#### Work to complete:
Using the entries that follow, write out the line containing "lime brick B7:G7", the line containing "orange brick B2", and every line between them, exactly and nothing else.

#### Supplied information:
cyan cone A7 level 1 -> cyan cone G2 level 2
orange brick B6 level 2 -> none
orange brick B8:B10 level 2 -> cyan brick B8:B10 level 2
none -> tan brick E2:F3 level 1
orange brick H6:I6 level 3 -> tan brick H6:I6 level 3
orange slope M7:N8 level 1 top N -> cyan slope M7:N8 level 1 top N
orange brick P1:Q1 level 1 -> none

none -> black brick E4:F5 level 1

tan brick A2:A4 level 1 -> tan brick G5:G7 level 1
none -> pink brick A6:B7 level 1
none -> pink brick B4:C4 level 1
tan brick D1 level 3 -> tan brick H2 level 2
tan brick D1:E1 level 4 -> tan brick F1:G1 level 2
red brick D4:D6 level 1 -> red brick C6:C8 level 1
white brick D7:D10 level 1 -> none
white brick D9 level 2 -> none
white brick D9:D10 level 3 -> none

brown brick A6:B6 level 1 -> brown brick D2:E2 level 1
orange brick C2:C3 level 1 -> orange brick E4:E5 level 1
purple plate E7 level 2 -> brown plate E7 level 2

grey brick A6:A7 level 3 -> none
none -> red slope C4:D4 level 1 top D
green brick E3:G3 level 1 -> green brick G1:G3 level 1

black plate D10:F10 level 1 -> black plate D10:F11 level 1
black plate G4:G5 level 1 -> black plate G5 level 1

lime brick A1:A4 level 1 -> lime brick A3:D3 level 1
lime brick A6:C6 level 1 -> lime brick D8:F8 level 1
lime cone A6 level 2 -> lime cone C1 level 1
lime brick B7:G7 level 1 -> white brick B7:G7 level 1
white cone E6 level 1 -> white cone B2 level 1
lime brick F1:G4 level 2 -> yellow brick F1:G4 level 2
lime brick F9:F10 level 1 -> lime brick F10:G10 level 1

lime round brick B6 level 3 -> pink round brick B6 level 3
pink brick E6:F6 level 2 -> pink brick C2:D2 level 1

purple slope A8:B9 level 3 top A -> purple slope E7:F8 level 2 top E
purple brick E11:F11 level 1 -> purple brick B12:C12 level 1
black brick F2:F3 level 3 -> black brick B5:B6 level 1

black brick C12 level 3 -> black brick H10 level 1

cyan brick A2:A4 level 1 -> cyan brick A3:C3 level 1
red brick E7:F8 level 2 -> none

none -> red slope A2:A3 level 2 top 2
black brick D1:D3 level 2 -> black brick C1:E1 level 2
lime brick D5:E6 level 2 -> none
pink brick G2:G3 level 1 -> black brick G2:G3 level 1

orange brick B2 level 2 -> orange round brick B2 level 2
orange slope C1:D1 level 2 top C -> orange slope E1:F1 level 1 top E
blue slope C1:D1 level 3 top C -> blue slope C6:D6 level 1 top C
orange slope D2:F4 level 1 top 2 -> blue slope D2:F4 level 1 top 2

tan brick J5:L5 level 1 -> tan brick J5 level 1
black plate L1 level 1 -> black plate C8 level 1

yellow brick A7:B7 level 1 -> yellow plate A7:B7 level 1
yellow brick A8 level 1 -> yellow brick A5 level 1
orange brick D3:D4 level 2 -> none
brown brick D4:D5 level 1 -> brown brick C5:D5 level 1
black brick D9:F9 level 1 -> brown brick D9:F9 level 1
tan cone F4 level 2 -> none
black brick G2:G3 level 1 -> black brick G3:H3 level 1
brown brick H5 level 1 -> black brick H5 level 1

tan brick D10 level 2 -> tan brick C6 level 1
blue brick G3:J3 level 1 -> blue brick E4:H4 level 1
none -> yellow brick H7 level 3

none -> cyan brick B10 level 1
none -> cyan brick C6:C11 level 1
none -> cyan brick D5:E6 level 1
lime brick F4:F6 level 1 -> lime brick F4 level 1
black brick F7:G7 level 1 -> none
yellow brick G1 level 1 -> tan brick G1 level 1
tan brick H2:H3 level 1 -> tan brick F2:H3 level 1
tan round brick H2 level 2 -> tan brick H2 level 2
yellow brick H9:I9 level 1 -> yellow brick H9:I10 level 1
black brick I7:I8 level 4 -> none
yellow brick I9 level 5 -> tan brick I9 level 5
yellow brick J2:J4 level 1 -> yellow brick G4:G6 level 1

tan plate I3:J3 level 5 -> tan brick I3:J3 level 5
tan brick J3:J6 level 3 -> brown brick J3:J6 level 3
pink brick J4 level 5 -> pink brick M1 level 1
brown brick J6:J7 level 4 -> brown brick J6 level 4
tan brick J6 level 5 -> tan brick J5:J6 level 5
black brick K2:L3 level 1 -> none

#### Response area:
lime brick B7:G7 level 1 -> white brick B7:G7 level 1
white cone E6 level 1 -> white cone B2 level 1
lime brick F1:G4 level 2 -> yellow brick F1:G4 level 2
lime brick F9:F10 level 1 -> lime brick F10:G10 level 1

lime round brick B6 level 3 -> pink round brick B6 level 3
pink brick E6:F6 level 2 -> pink brick C2:D2 level 1

purple slope A8:B9 level 3 top A -> purple slope E7:F8 level 2 top E
purple brick E11:F11 level 1 -> purple brick B12:C12 level 1
black brick F2:F3 level 3 -> black brick B5:B6 level 1

black brick C12 level 3 -> black brick H10 level 1

cyan brick A2:A4 level 1 -> cyan brick A3:C3 level 1
red brick E7:F8 level 2 -> none

none -> red slope A2:A3 level 2 top 2
black brick D1:D3 level 2 -> black brick C1:E1 level 2
lime brick D5:E6 level 2 -> none
pink brick G2:G3 level 1 -> black brick G2:G3 level 1

orange brick B2 level 2 -> orange round brick B2 level 2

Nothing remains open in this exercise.